> Work order
Only the text of the records, copied exactly, is wanted; no pictures.

(Data begins)

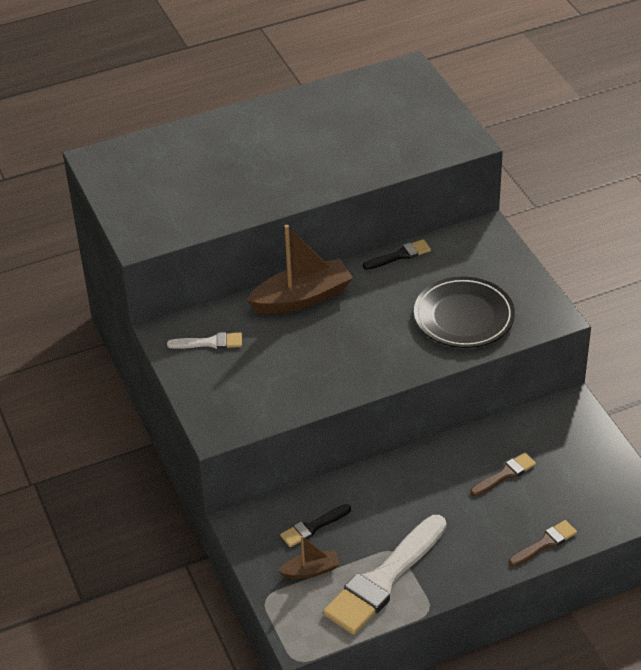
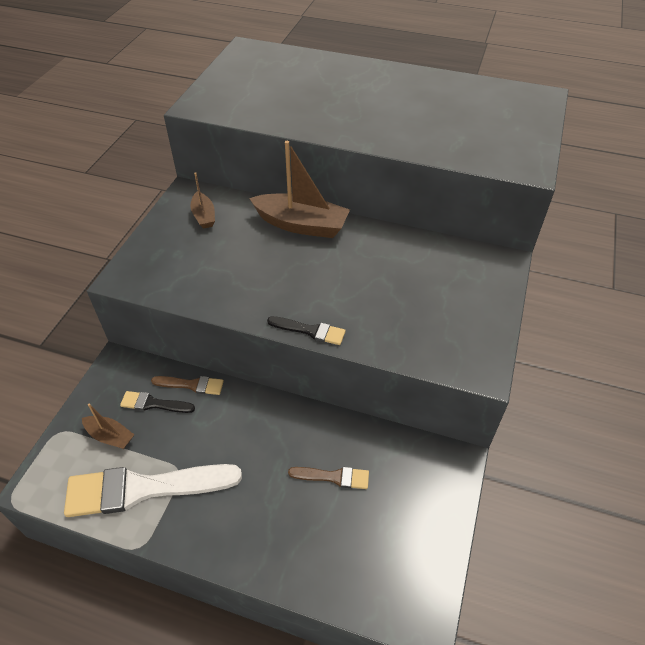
camera: 40 degrees right, 5 degrees up
(209, 343) = (204, 216): white brush -> brown boat
(400, 255) = (409, 238): black brush -> black brush (310, 331)
(463, 317) = (402, 316): black plate -> none
(545, 543) = (294, 571): brown brush -> brown brush (191, 385)

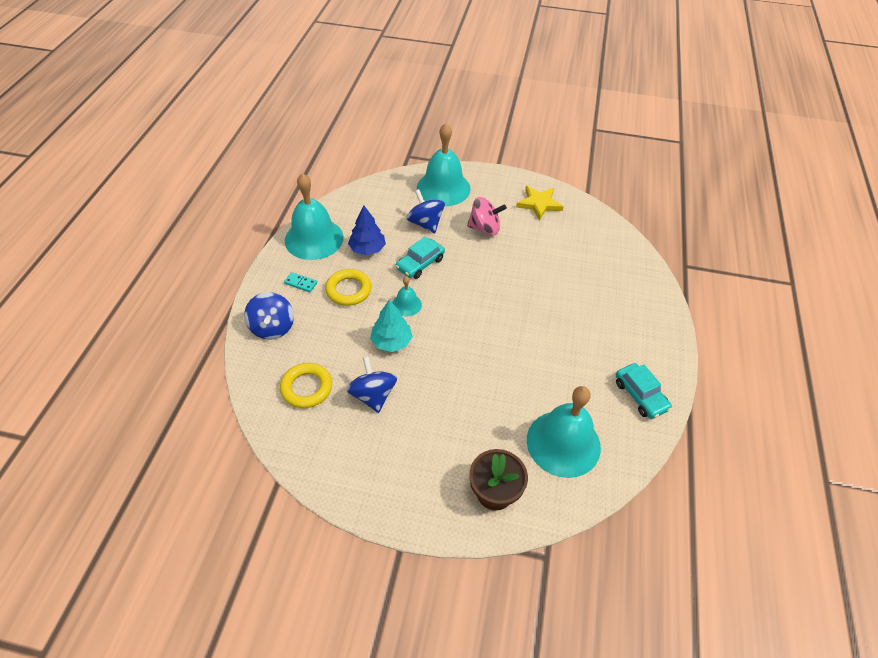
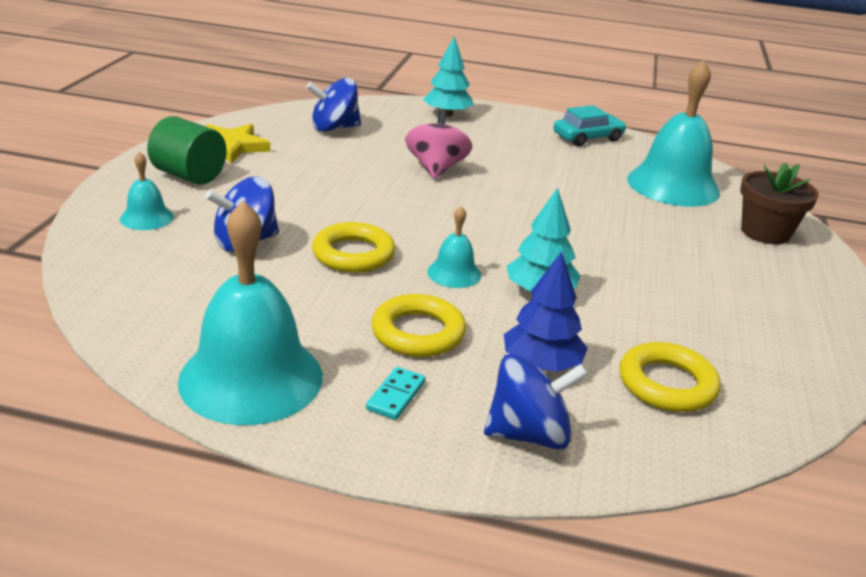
camera: 90 degrees left, 20 degrees down
(367, 249) = (302, 307): blue tree -> blue tree (541, 364)
(373, 395) = (656, 314): blue spinning top -> blue spinning top (334, 128)
(420, 263) = (353, 254): turquoise car -> yellow ring
(443, 188) = (146, 217): turquoise bell -> turquoise bell, size x0.47
(484, 228) = (276, 192): pink spinning top -> pink spinning top (436, 169)
(494, 194) = (189, 176): none -> green cylinder
(646, 305) = (447, 114): none -> turquoise tree

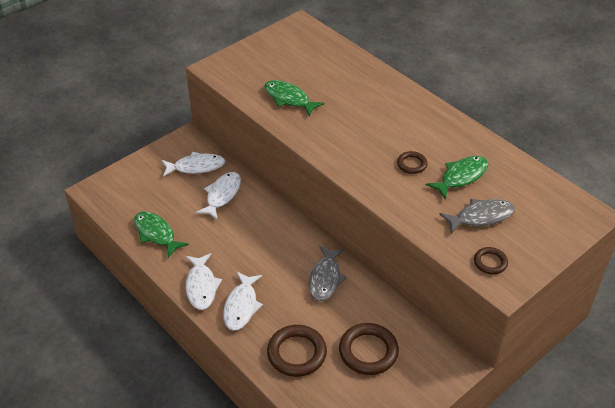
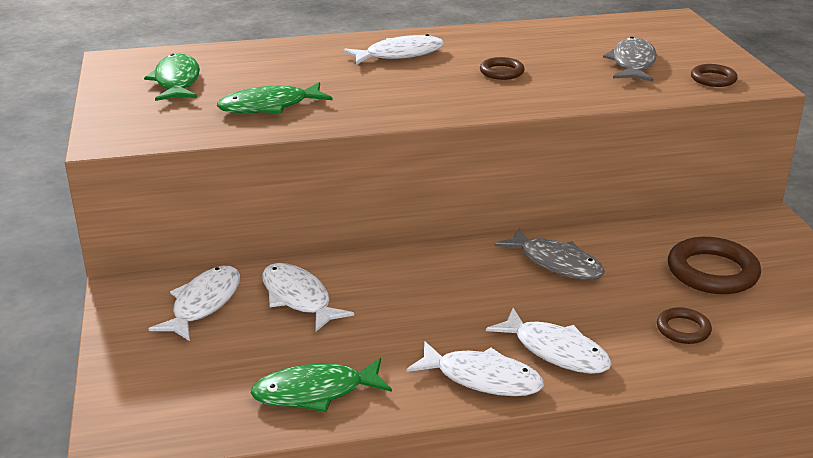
camera: 60 degrees left, 15 degrees down
(297, 353) = (683, 329): brown ring -> brown ring, size x0.55
(399, 115) = (399, 54): none -> white fish
(461, 177) = (553, 54): green fish -> green fish (177, 81)

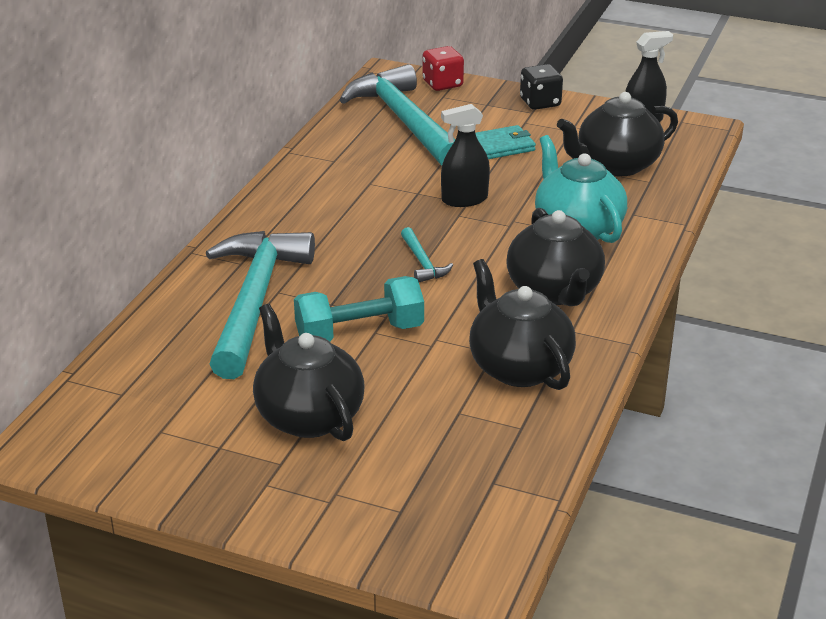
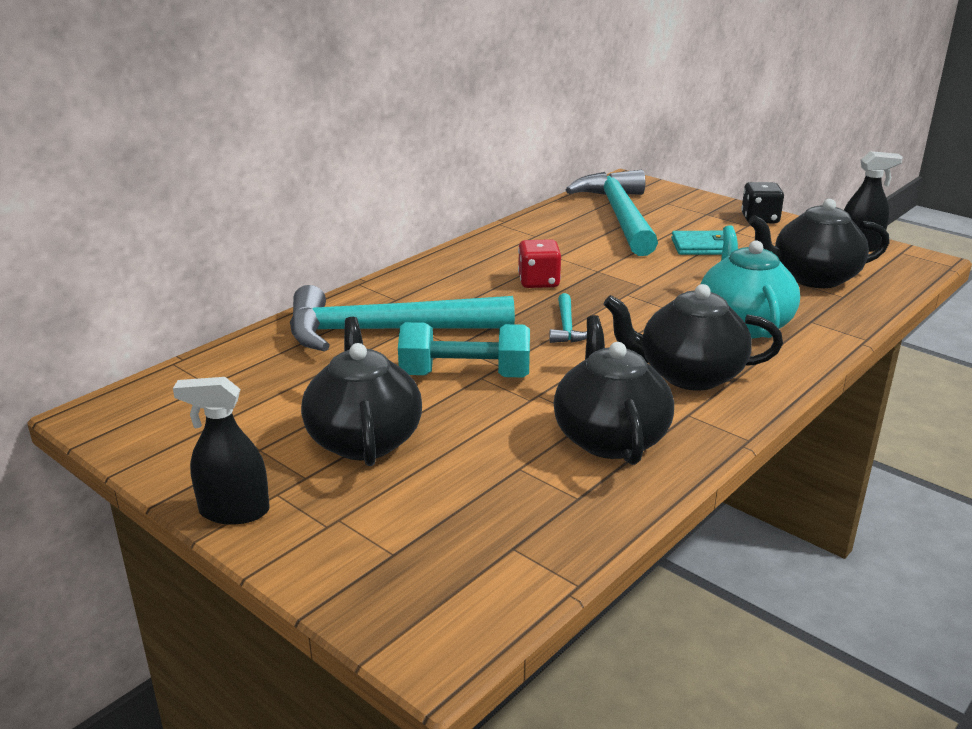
camera: 20 degrees right, 5 degrees down
(254, 301) = (385, 331): turquoise hammer -> turquoise hammer turned 120 degrees counterclockwise
(442, 84) = (672, 194): red dice -> red dice (538, 282)
(464, 199) = (640, 282): black spray bottle -> black spray bottle (234, 511)
(554, 291) = (688, 375): black teapot -> black teapot turned 90 degrees clockwise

(Data ends)

> Reply to the task
camera: 40 degrees right, 5 degrees up
(209, 343) = (204, 216): white brush -> brown boat
(400, 255) = (409, 238): black brush -> black brush (310, 331)
(463, 317) = (402, 316): black plate -> none
(545, 543) = (294, 571): brown brush -> brown brush (191, 385)

camera: 90 degrees left, 20 degrees down
(367, 249) = (302, 307): blue tree -> blue tree (541, 364)
(373, 395) = (656, 314): blue spinning top -> blue spinning top (334, 128)
(420, 263) = (353, 254): turquoise car -> yellow ring
(443, 188) = (146, 217): turquoise bell -> turquoise bell, size x0.47
(484, 228) = (276, 192): pink spinning top -> pink spinning top (436, 169)
(494, 194) = (189, 176): none -> green cylinder
(646, 305) = (447, 114): none -> turquoise tree

camera: 60 degrees left, 15 degrees down
(297, 353) = (683, 329): brown ring -> brown ring, size x0.55
(399, 115) = (399, 54): none -> white fish
(461, 177) = (553, 54): green fish -> green fish (177, 81)

camera: 20 degrees right, 5 degrees down
(254, 301) = (385, 331): turquoise hammer -> turquoise hammer turned 120 degrees counterclockwise
(442, 84) = (672, 194): red dice -> red dice (538, 282)
(464, 199) = (640, 282): black spray bottle -> black spray bottle (234, 511)
(554, 291) = (688, 375): black teapot -> black teapot turned 90 degrees clockwise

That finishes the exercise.